Please write out only the lines running from the one with "dumbbell (purple) 428" through the last line of the listing, each exactly as given.

-- Opening Marker --

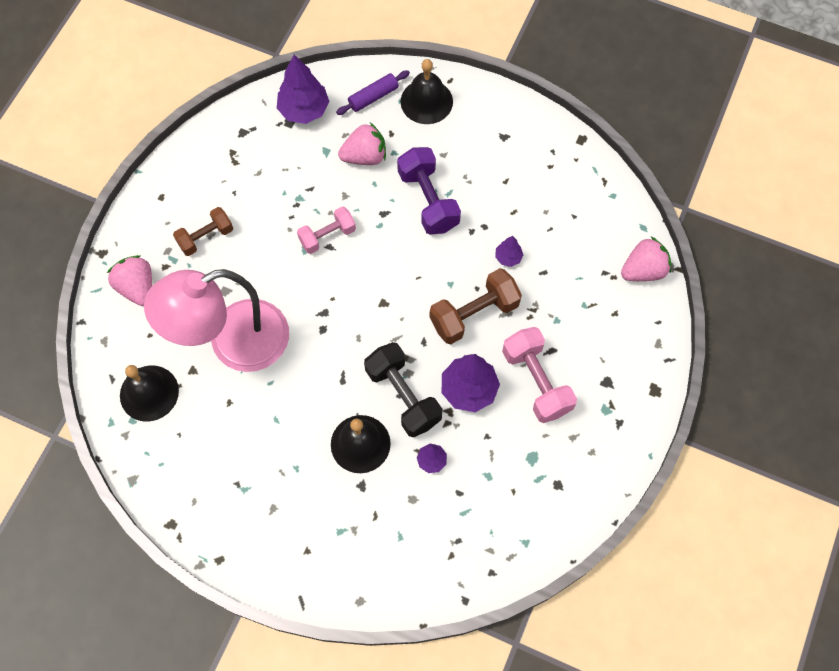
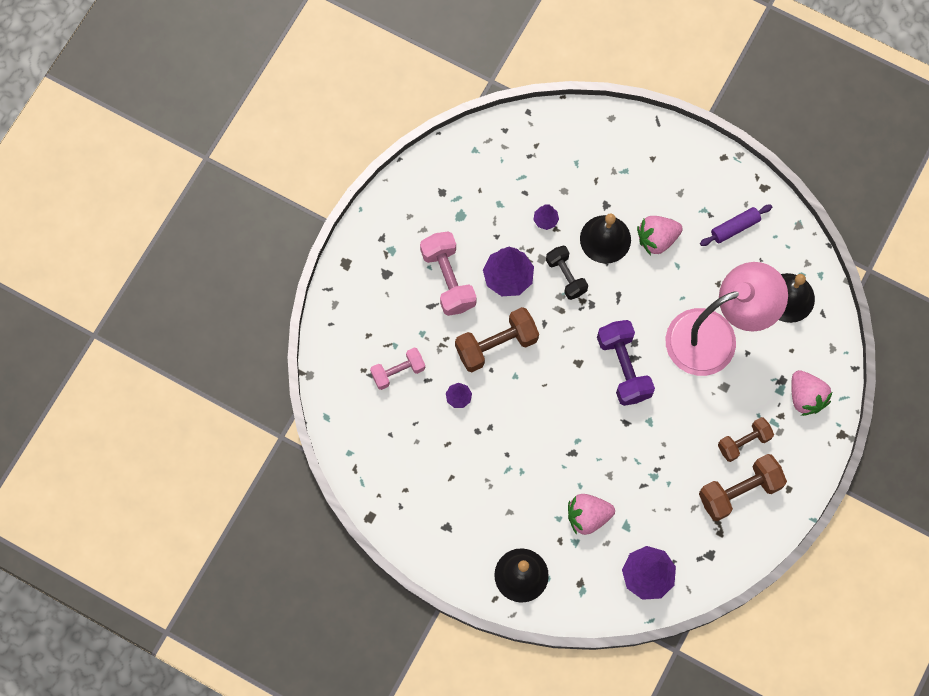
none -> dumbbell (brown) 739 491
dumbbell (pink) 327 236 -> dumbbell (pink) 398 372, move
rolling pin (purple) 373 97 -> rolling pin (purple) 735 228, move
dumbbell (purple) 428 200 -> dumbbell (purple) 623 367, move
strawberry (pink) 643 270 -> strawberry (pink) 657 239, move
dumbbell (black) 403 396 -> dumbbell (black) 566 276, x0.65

-- Closing Marker --

(RESULT OF THIS TASK):
dumbbell (purple) 428 200 -> dumbbell (purple) 623 367, move
strawberry (pink) 643 270 -> strawberry (pink) 657 239, move
dumbbell (black) 403 396 -> dumbbell (black) 566 276, x0.65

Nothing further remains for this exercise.